What is being asked – All of the data is to be set down again without any alteration.

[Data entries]

□ □ □

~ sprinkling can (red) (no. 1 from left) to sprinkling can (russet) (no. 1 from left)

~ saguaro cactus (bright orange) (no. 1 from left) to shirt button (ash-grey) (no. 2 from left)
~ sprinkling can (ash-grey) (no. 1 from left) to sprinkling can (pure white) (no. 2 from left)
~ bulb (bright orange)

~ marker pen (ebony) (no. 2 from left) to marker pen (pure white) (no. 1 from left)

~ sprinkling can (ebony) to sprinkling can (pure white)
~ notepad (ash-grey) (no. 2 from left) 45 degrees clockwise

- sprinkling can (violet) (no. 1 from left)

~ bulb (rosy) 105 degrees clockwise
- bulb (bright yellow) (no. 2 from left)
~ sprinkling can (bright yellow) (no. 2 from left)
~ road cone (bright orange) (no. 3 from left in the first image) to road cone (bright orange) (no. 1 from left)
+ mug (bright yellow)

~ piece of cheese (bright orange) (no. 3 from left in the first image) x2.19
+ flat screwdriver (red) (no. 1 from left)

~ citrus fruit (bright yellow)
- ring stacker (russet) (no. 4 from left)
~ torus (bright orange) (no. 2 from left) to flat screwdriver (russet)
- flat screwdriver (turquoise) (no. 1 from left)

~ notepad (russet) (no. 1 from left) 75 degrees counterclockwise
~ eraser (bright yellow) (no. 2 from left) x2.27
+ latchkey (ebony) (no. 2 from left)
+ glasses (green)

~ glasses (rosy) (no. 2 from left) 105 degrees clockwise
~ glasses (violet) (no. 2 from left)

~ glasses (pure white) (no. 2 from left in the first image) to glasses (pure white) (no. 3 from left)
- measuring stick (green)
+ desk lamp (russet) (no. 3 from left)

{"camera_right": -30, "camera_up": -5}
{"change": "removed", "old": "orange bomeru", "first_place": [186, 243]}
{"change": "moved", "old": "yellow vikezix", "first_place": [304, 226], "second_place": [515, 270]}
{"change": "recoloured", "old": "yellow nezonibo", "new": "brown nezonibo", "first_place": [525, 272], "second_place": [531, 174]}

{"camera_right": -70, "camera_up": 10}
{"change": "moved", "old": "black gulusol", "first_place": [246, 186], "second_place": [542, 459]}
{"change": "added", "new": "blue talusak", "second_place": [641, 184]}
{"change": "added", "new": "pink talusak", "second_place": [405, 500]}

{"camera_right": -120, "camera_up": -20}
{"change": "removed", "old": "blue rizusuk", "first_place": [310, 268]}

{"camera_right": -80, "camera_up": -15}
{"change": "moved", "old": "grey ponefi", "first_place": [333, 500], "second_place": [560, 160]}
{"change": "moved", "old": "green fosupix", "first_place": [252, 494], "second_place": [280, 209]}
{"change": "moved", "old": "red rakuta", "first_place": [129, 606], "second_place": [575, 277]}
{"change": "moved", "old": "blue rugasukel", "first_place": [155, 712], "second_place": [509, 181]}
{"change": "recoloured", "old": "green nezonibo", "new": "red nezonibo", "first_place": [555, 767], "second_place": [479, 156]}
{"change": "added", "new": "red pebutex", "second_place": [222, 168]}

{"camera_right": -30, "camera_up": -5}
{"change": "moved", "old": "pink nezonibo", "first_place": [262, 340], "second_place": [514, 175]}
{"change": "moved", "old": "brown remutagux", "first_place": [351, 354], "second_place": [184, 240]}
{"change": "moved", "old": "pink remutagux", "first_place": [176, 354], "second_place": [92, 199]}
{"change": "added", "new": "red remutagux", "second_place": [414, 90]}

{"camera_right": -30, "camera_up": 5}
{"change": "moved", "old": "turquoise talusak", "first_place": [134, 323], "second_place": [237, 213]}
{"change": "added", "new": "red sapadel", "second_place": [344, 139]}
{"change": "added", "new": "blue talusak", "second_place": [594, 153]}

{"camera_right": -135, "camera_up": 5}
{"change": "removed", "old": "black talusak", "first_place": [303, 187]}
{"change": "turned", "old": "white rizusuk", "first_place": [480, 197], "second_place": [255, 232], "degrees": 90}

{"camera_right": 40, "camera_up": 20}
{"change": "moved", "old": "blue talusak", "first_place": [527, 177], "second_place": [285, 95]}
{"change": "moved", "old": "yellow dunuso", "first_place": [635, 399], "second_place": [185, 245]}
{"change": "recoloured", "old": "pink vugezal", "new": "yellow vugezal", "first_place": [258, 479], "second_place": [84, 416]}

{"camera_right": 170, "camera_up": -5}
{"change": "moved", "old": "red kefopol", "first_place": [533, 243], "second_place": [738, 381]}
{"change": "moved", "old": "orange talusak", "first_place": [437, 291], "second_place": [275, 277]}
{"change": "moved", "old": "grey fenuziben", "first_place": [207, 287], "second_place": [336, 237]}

□ □ □

Response to the exercise –
~ sprinkling can (red) (no. 1 from left) to sprinkling can (russet) (no. 1 from left)

~ saguaro cactus (bright orange) (no. 1 from left) to shirt button (ash-grey) (no. 2 from left)
~ sprinkling can (ash-grey) (no. 1 from left) to sprinkling can (pure white) (no. 2 from left)
~ bulb (bright orange)

~ marker pen (ebony) (no. 2 from left) to marker pen (pure white) (no. 1 from left)

~ sprinkling can (ebony) to sprinkling can (pure white)
~ notepad (ash-grey) (no. 2 from left) 45 degrees clockwise

- sprinkling can (violet) (no. 1 from left)

~ bulb (rosy) 105 degrees clockwise
- bulb (bright yellow) (no. 2 from left)
~ sprinkling can (bright yellow) (no. 2 from left)
~ road cone (bright orange) (no. 3 from left in the first image) to road cone (bright orange) (no. 1 from left)
+ mug (bright yellow)

~ piece of cheese (bright orange) (no. 3 from left in the first image) x2.19
+ flat screwdriver (red) (no. 1 from left)

~ citrus fruit (bright yellow)
- ring stacker (russet) (no. 4 from left)
~ torus (bright orange) (no. 2 from left) to flat screwdriver (russet)
- flat screwdriver (turquoise) (no. 1 from left)

~ notepad (russet) (no. 1 from left) 75 degrees counterclockwise
~ eraser (bright yellow) (no. 2 from left) x2.27
+ latchkey (ebony) (no. 2 from left)
+ glasses (green)

~ glasses (rosy) (no. 2 from left) 105 degrees clockwise
~ glasses (violet) (no. 2 from left)

~ glasses (pure white) (no. 2 from left in the first image) to glasses (pure white) (no. 3 from left)
- measuring stick (green)
+ desk lamp (russet) (no. 3 from left)

{"camera_right": -30, "camera_up": -5}
{"change": "removed", "old": "orange bomeru", "first_place": [186, 243]}
{"change": "moved", "old": "yellow vikezix", "first_place": [304, 226], "second_place": [515, 270]}
{"change": "recoloured", "old": "yellow nezonibo", "new": "brown nezonibo", "first_place": [525, 272], "second_place": [531, 174]}

{"camera_right": -70, "camera_up": 10}
{"change": "moved", "old": "black gulusol", "first_place": [246, 186], "second_place": [542, 459]}
{"change": "added", "new": "blue talusak", "second_place": [641, 184]}
{"change": "added", "new": "pink talusak", "second_place": [405, 500]}

{"camera_right": -120, "camera_up": -20}
{"change": "removed", "old": "blue rizusuk", "first_place": [310, 268]}

{"camera_right": -80, "camera_up": -15}
{"change": "moved", "old": "grey ponefi", "first_place": [333, 500], "second_place": [560, 160]}
{"change": "moved", "old": "green fosupix", "first_place": [252, 494], "second_place": [280, 209]}
{"change": "moved", "old": "red rakuta", "first_place": [129, 606], "second_place": [575, 277]}
{"change": "moved", "old": "blue rugasukel", "first_place": [155, 712], "second_place": [509, 181]}
{"change": "recoloured", "old": "green nezonibo", "new": "red nezonibo", "first_place": [555, 767], "second_place": [479, 156]}
{"change": "added", "new": "red pebutex", "second_place": [222, 168]}

{"camera_right": -30, "camera_up": -5}
{"change": "moved", "old": "pink nezonibo", "first_place": [262, 340], "second_place": [514, 175]}
{"change": "moved", "old": "brown remutagux", "first_place": [351, 354], "second_place": [184, 240]}
{"change": "moved", "old": "pink remutagux", "first_place": [176, 354], "second_place": [92, 199]}
{"change": "added", "new": "red remutagux", "second_place": [414, 90]}

{"camera_right": -30, "camera_up": 5}
{"change": "moved", "old": "turquoise talusak", "first_place": [134, 323], "second_place": [237, 213]}
{"change": "added", "new": "red sapadel", "second_place": [344, 139]}
{"change": "added", "new": "blue talusak", "second_place": [594, 153]}

{"camera_right": -135, "camera_up": 5}
{"change": "removed", "old": "black talusak", "first_place": [303, 187]}
{"change": "turned", "old": "white rizusuk", "first_place": [480, 197], "second_place": [255, 232], "degrees": 90}

{"camera_right": 40, "camera_up": 20}
{"change": "moved", "old": "blue talusak", "first_place": [527, 177], "second_place": [285, 95]}
{"change": "moved", "old": "yellow dunuso", "first_place": [635, 399], "second_place": [185, 245]}
{"change": "recoloured", "old": "pink vugezal", "new": "yellow vugezal", "first_place": [258, 479], "second_place": [84, 416]}

{"camera_right": 170, "camera_up": -5}
{"change": "moved", "old": "red kefopol", "first_place": [533, 243], "second_place": [738, 381]}
{"change": "moved", "old": "orange talusak", "first_place": [437, 291], "second_place": [275, 277]}
{"change": "moved", "old": "grey fenuziben", "first_place": [207, 287], "second_place": [336, 237]}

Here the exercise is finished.